Task statement ->
Reproduce every line of the records below word for word, but leave out the pictures.

Data excerpts ->
━━━━━━━━━━━━━━━━━━━━━━━━━━━━━━

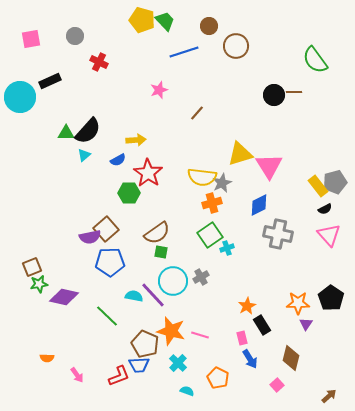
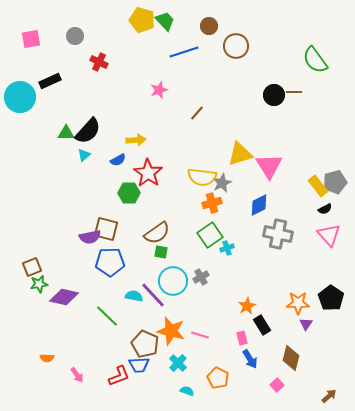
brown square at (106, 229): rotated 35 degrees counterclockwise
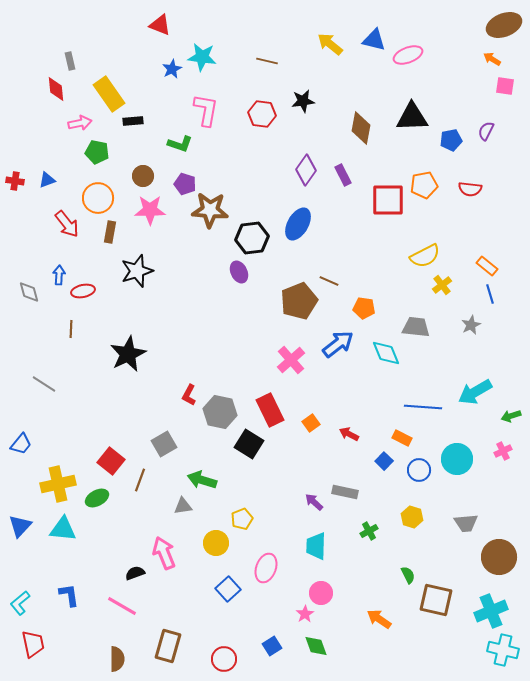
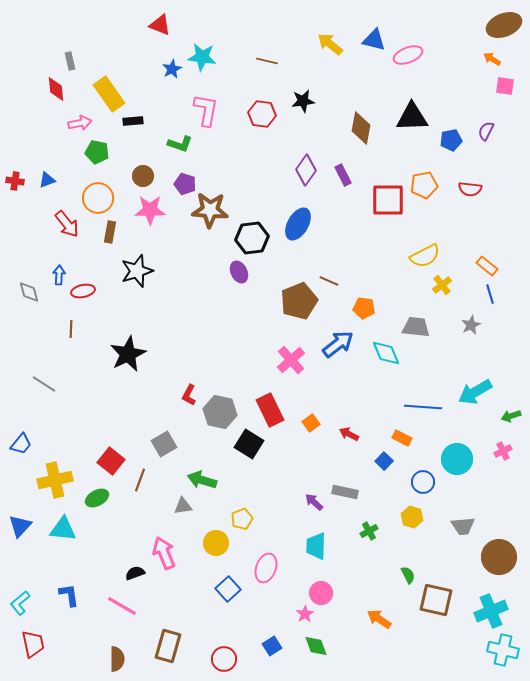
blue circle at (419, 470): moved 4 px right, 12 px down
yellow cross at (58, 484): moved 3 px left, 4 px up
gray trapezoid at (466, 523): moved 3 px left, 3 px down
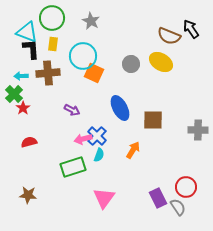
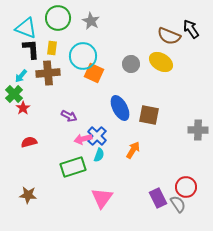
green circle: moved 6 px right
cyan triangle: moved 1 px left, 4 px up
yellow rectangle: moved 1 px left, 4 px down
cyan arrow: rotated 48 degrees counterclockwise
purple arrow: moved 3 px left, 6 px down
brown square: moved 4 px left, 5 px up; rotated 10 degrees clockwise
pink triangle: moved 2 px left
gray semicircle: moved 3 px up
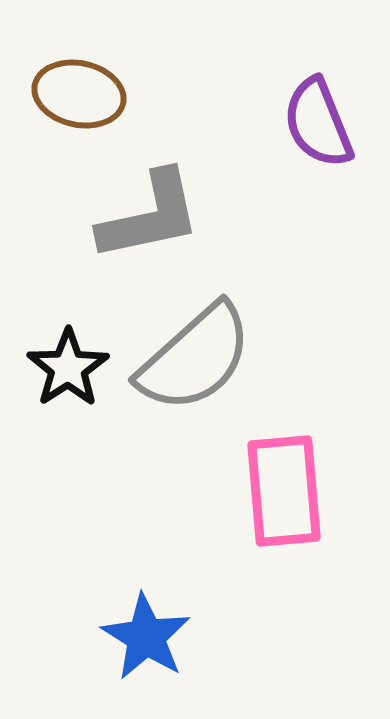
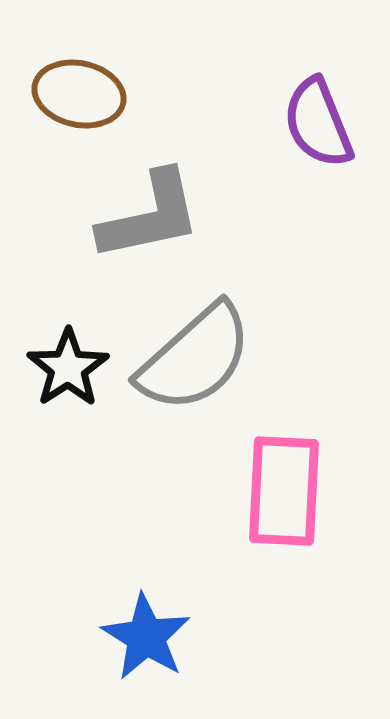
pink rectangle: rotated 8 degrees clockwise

━━━━━━━━━━━━━━━━━━━━━━━━━━━━━━

Task solution ->
brown square at (106, 229): rotated 35 degrees counterclockwise
blue circle at (419, 470): moved 4 px right, 12 px down
yellow cross at (58, 484): moved 3 px left, 4 px up
gray trapezoid at (466, 523): moved 3 px left, 3 px down
green circle: moved 6 px right
cyan triangle: moved 1 px left, 4 px up
yellow rectangle: moved 1 px left, 4 px down
cyan arrow: rotated 48 degrees counterclockwise
purple arrow: moved 3 px left, 6 px down
brown square: moved 4 px left, 5 px up; rotated 10 degrees clockwise
pink triangle: moved 2 px left
gray semicircle: moved 3 px up
pink rectangle: rotated 8 degrees clockwise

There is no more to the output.